Task goal: Repeat the listing below in full, keeping each word as given.

Recorded data:
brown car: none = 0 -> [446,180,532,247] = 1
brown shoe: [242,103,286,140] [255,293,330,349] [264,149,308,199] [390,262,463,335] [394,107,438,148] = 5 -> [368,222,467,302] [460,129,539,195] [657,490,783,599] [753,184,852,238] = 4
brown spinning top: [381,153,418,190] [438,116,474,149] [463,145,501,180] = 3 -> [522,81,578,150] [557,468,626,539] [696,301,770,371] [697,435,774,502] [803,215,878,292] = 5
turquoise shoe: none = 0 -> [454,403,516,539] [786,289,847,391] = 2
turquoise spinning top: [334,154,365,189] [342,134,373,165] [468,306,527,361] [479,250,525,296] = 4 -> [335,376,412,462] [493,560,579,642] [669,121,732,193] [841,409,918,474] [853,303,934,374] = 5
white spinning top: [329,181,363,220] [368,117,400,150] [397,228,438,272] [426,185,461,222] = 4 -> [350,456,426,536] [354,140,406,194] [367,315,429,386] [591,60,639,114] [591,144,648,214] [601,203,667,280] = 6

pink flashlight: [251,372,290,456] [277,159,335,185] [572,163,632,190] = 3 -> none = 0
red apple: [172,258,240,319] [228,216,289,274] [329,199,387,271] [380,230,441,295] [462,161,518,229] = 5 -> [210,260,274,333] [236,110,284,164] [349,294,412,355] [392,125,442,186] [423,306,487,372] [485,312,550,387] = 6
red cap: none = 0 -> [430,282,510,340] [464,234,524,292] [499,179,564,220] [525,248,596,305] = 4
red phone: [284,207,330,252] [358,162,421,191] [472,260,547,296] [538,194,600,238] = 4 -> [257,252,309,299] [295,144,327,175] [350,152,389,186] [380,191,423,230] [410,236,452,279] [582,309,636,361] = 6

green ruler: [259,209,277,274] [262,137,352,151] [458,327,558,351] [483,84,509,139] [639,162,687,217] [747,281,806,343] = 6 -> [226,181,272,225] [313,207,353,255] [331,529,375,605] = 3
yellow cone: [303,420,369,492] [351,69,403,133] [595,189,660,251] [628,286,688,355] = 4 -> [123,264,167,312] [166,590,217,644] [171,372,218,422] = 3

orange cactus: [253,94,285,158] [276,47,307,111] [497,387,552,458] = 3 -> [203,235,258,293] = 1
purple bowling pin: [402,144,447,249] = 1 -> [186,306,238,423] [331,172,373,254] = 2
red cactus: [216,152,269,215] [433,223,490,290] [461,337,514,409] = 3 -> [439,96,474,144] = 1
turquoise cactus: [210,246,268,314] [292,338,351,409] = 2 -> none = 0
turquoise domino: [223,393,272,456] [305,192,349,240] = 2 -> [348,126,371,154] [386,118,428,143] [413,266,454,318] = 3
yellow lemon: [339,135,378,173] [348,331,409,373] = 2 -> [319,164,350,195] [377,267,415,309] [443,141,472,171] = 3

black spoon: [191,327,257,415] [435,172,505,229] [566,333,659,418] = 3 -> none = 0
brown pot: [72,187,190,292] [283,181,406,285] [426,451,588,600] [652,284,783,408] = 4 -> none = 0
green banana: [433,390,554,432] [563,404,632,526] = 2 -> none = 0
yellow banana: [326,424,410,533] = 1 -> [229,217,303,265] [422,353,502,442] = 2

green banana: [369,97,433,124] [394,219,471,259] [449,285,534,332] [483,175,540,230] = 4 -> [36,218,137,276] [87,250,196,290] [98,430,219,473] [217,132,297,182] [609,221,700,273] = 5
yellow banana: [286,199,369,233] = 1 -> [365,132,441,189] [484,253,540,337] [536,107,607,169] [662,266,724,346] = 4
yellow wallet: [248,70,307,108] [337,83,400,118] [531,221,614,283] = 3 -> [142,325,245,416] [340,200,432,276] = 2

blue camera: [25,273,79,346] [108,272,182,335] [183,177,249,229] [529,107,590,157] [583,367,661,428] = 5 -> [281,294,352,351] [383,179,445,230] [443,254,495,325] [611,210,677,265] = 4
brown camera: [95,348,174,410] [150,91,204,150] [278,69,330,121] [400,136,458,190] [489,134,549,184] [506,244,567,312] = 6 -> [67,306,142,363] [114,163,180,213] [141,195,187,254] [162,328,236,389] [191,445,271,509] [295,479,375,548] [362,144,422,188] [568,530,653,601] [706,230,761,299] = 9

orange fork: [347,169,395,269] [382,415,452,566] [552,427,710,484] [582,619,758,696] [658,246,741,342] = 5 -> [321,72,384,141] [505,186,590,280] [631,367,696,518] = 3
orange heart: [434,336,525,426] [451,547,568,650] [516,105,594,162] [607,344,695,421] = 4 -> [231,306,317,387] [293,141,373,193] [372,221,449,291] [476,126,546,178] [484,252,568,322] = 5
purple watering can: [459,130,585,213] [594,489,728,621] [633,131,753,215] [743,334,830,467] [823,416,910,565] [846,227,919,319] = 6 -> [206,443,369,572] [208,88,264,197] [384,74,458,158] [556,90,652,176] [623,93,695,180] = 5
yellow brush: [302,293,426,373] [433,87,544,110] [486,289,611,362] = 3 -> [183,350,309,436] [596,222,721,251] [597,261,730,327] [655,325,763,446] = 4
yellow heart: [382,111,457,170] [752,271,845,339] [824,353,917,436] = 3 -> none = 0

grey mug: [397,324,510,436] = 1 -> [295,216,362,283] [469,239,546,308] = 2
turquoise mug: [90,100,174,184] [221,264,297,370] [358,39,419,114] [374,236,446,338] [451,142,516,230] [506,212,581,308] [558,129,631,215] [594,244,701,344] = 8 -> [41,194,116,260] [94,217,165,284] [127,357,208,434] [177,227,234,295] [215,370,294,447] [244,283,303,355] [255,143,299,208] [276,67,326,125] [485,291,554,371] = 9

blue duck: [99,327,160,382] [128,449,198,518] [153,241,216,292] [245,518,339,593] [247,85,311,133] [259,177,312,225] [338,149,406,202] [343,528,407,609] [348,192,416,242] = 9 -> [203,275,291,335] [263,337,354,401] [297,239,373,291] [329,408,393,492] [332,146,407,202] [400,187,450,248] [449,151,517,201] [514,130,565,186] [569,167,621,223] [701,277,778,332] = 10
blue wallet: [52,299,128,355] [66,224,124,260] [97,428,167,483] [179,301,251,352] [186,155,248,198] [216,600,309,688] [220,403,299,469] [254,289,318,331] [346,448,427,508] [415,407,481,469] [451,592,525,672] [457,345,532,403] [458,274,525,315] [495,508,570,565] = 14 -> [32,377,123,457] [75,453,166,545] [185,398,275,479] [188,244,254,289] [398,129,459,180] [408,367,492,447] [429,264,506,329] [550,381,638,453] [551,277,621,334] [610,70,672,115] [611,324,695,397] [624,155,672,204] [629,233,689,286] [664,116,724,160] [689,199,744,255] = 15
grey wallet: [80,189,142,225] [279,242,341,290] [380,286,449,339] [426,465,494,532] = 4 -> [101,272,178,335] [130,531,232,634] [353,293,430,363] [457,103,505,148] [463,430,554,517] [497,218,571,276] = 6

Reply:
brown car: none = 0 -> [446,180,532,247] = 1
brown shoe: [242,103,286,140] [255,293,330,349] [264,149,308,199] [390,262,463,335] [394,107,438,148] = 5 -> [368,222,467,302] [460,129,539,195] [657,490,783,599] [753,184,852,238] = 4
brown spinning top: [381,153,418,190] [438,116,474,149] [463,145,501,180] = 3 -> [522,81,578,150] [557,468,626,539] [696,301,770,371] [697,435,774,502] [803,215,878,292] = 5
turquoise shoe: none = 0 -> [454,403,516,539] [786,289,847,391] = 2
turquoise spinning top: [334,154,365,189] [342,134,373,165] [468,306,527,361] [479,250,525,296] = 4 -> [335,376,412,462] [493,560,579,642] [669,121,732,193] [841,409,918,474] [853,303,934,374] = 5
white spinning top: [329,181,363,220] [368,117,400,150] [397,228,438,272] [426,185,461,222] = 4 -> [350,456,426,536] [354,140,406,194] [367,315,429,386] [591,60,639,114] [591,144,648,214] [601,203,667,280] = 6

pink flashlight: [251,372,290,456] [277,159,335,185] [572,163,632,190] = 3 -> none = 0
red apple: [172,258,240,319] [228,216,289,274] [329,199,387,271] [380,230,441,295] [462,161,518,229] = 5 -> [210,260,274,333] [236,110,284,164] [349,294,412,355] [392,125,442,186] [423,306,487,372] [485,312,550,387] = 6
red cap: none = 0 -> [430,282,510,340] [464,234,524,292] [499,179,564,220] [525,248,596,305] = 4
red phone: [284,207,330,252] [358,162,421,191] [472,260,547,296] [538,194,600,238] = 4 -> [257,252,309,299] [295,144,327,175] [350,152,389,186] [380,191,423,230] [410,236,452,279] [582,309,636,361] = 6

green ruler: [259,209,277,274] [262,137,352,151] [458,327,558,351] [483,84,509,139] [639,162,687,217] [747,281,806,343] = 6 -> [226,181,272,225] [313,207,353,255] [331,529,375,605] = 3
yellow cone: [303,420,369,492] [351,69,403,133] [595,189,660,251] [628,286,688,355] = 4 -> [123,264,167,312] [166,590,217,644] [171,372,218,422] = 3

orange cactus: [253,94,285,158] [276,47,307,111] [497,387,552,458] = 3 -> [203,235,258,293] = 1
purple bowling pin: [402,144,447,249] = 1 -> [186,306,238,423] [331,172,373,254] = 2
red cactus: [216,152,269,215] [433,223,490,290] [461,337,514,409] = 3 -> [439,96,474,144] = 1
turquoise cactus: [210,246,268,314] [292,338,351,409] = 2 -> none = 0
turquoise domino: [223,393,272,456] [305,192,349,240] = 2 -> [348,126,371,154] [386,118,428,143] [413,266,454,318] = 3
yellow lemon: [339,135,378,173] [348,331,409,373] = 2 -> [319,164,350,195] [377,267,415,309] [443,141,472,171] = 3

black spoon: [191,327,257,415] [435,172,505,229] [566,333,659,418] = 3 -> none = 0
brown pot: [72,187,190,292] [283,181,406,285] [426,451,588,600] [652,284,783,408] = 4 -> none = 0
green banana: [433,390,554,432] [563,404,632,526] = 2 -> none = 0
yellow banana: [326,424,410,533] = 1 -> [229,217,303,265] [422,353,502,442] = 2

green banana: [369,97,433,124] [394,219,471,259] [449,285,534,332] [483,175,540,230] = 4 -> [36,218,137,276] [87,250,196,290] [98,430,219,473] [217,132,297,182] [609,221,700,273] = 5
yellow banana: [286,199,369,233] = 1 -> [365,132,441,189] [484,253,540,337] [536,107,607,169] [662,266,724,346] = 4
yellow wallet: [248,70,307,108] [337,83,400,118] [531,221,614,283] = 3 -> [142,325,245,416] [340,200,432,276] = 2

blue camera: [25,273,79,346] [108,272,182,335] [183,177,249,229] [529,107,590,157] [583,367,661,428] = 5 -> [281,294,352,351] [383,179,445,230] [443,254,495,325] [611,210,677,265] = 4
brown camera: [95,348,174,410] [150,91,204,150] [278,69,330,121] [400,136,458,190] [489,134,549,184] [506,244,567,312] = 6 -> [67,306,142,363] [114,163,180,213] [141,195,187,254] [162,328,236,389] [191,445,271,509] [295,479,375,548] [362,144,422,188] [568,530,653,601] [706,230,761,299] = 9

orange fork: [347,169,395,269] [382,415,452,566] [552,427,710,484] [582,619,758,696] [658,246,741,342] = 5 -> [321,72,384,141] [505,186,590,280] [631,367,696,518] = 3
orange heart: [434,336,525,426] [451,547,568,650] [516,105,594,162] [607,344,695,421] = 4 -> [231,306,317,387] [293,141,373,193] [372,221,449,291] [476,126,546,178] [484,252,568,322] = 5
purple watering can: [459,130,585,213] [594,489,728,621] [633,131,753,215] [743,334,830,467] [823,416,910,565] [846,227,919,319] = 6 -> [206,443,369,572] [208,88,264,197] [384,74,458,158] [556,90,652,176] [623,93,695,180] = 5
yellow brush: [302,293,426,373] [433,87,544,110] [486,289,611,362] = 3 -> [183,350,309,436] [596,222,721,251] [597,261,730,327] [655,325,763,446] = 4
yellow heart: [382,111,457,170] [752,271,845,339] [824,353,917,436] = 3 -> none = 0

grey mug: [397,324,510,436] = 1 -> [295,216,362,283] [469,239,546,308] = 2
turquoise mug: [90,100,174,184] [221,264,297,370] [358,39,419,114] [374,236,446,338] [451,142,516,230] [506,212,581,308] [558,129,631,215] [594,244,701,344] = 8 -> [41,194,116,260] [94,217,165,284] [127,357,208,434] [177,227,234,295] [215,370,294,447] [244,283,303,355] [255,143,299,208] [276,67,326,125] [485,291,554,371] = 9

blue duck: [99,327,160,382] [128,449,198,518] [153,241,216,292] [245,518,339,593] [247,85,311,133] [259,177,312,225] [338,149,406,202] [343,528,407,609] [348,192,416,242] = 9 -> [203,275,291,335] [263,337,354,401] [297,239,373,291] [329,408,393,492] [332,146,407,202] [400,187,450,248] [449,151,517,201] [514,130,565,186] [569,167,621,223] [701,277,778,332] = 10
blue wallet: [52,299,128,355] [66,224,124,260] [97,428,167,483] [179,301,251,352] [186,155,248,198] [216,600,309,688] [220,403,299,469] [254,289,318,331] [346,448,427,508] [415,407,481,469] [451,592,525,672] [457,345,532,403] [458,274,525,315] [495,508,570,565] = 14 -> [32,377,123,457] [75,453,166,545] [185,398,275,479] [188,244,254,289] [398,129,459,180] [408,367,492,447] [429,264,506,329] [550,381,638,453] [551,277,621,334] [610,70,672,115] [611,324,695,397] [624,155,672,204] [629,233,689,286] [664,116,724,160] [689,199,744,255] = 15
grey wallet: [80,189,142,225] [279,242,341,290] [380,286,449,339] [426,465,494,532] = 4 -> [101,272,178,335] [130,531,232,634] [353,293,430,363] [457,103,505,148] [463,430,554,517] [497,218,571,276] = 6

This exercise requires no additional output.